* INPUT MATERIAL

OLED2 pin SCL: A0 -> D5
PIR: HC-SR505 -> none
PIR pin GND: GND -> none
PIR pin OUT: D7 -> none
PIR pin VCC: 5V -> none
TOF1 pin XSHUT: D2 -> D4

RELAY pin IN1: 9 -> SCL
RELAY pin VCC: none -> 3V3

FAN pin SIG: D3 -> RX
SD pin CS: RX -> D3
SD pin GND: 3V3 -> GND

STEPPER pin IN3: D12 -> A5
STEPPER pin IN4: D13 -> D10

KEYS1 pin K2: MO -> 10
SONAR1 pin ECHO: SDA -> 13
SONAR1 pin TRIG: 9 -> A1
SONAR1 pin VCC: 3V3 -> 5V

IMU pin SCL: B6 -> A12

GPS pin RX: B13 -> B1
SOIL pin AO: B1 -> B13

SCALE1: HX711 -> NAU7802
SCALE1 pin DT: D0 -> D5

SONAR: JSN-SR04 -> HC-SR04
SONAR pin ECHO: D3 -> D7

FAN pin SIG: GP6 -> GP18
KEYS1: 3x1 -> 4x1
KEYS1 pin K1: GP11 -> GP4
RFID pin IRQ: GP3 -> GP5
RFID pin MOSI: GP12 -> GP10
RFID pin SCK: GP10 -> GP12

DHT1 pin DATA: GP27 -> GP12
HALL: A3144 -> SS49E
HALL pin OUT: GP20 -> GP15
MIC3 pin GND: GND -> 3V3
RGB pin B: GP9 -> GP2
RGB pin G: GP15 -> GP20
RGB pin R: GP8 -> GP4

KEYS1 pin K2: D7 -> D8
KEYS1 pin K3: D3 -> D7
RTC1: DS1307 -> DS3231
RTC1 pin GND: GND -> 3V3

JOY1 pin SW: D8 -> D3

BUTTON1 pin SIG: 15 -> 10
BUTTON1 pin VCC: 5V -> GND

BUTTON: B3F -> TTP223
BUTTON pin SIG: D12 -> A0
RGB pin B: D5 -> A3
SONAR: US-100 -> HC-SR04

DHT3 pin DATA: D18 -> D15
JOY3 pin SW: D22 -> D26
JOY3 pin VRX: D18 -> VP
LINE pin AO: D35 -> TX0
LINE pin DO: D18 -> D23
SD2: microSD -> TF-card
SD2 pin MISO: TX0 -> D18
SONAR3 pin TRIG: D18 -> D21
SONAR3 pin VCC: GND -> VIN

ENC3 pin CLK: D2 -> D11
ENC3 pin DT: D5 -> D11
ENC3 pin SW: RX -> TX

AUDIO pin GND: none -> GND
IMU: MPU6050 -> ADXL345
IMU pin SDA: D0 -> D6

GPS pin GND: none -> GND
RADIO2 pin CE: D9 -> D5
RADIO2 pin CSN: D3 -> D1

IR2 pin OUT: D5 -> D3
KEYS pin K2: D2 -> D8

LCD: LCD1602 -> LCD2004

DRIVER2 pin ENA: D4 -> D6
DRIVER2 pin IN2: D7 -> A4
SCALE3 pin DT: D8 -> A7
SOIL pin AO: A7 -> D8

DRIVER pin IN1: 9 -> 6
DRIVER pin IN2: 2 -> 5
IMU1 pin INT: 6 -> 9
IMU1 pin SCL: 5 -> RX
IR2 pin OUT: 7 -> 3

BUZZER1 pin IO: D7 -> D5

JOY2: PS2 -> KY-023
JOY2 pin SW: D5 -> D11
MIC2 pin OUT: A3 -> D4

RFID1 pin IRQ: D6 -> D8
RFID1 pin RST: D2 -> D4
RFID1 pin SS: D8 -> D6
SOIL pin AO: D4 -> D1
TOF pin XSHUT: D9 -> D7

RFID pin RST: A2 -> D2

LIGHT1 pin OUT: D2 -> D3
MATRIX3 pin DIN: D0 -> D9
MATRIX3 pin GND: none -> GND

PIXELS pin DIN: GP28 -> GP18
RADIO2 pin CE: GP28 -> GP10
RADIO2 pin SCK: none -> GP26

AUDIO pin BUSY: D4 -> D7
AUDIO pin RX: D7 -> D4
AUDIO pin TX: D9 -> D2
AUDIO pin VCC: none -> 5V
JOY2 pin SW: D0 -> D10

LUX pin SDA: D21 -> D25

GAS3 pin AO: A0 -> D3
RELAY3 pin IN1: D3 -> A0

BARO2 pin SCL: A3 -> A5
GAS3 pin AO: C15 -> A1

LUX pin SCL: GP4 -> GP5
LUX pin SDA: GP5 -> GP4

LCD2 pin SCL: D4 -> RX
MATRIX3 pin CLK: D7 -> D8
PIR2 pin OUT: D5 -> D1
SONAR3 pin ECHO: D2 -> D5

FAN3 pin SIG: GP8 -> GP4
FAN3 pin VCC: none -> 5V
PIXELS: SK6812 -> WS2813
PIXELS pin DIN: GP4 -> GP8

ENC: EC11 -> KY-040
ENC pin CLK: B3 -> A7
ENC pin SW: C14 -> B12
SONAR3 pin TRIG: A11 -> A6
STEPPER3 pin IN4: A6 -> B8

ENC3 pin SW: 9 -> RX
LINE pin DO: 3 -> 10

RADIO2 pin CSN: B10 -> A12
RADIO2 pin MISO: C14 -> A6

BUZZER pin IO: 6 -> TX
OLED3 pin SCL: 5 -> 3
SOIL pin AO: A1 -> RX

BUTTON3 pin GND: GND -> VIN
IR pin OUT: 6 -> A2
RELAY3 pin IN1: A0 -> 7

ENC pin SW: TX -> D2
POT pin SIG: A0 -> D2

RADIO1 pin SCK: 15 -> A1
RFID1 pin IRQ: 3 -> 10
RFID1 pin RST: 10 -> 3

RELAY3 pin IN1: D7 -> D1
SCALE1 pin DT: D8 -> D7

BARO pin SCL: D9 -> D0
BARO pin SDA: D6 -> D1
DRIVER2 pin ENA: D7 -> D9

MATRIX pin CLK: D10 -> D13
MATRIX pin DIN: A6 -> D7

* TASK TO COMPLETE
Your task is to return, exactly and on their own, the lines from the one containing "POT pin SIG: A0 -> D2" through the last line of the listing.

* ANSWER TO THE PROBLEM
POT pin SIG: A0 -> D2

RADIO1 pin SCK: 15 -> A1
RFID1 pin IRQ: 3 -> 10
RFID1 pin RST: 10 -> 3

RELAY3 pin IN1: D7 -> D1
SCALE1 pin DT: D8 -> D7

BARO pin SCL: D9 -> D0
BARO pin SDA: D6 -> D1
DRIVER2 pin ENA: D7 -> D9

MATRIX pin CLK: D10 -> D13
MATRIX pin DIN: A6 -> D7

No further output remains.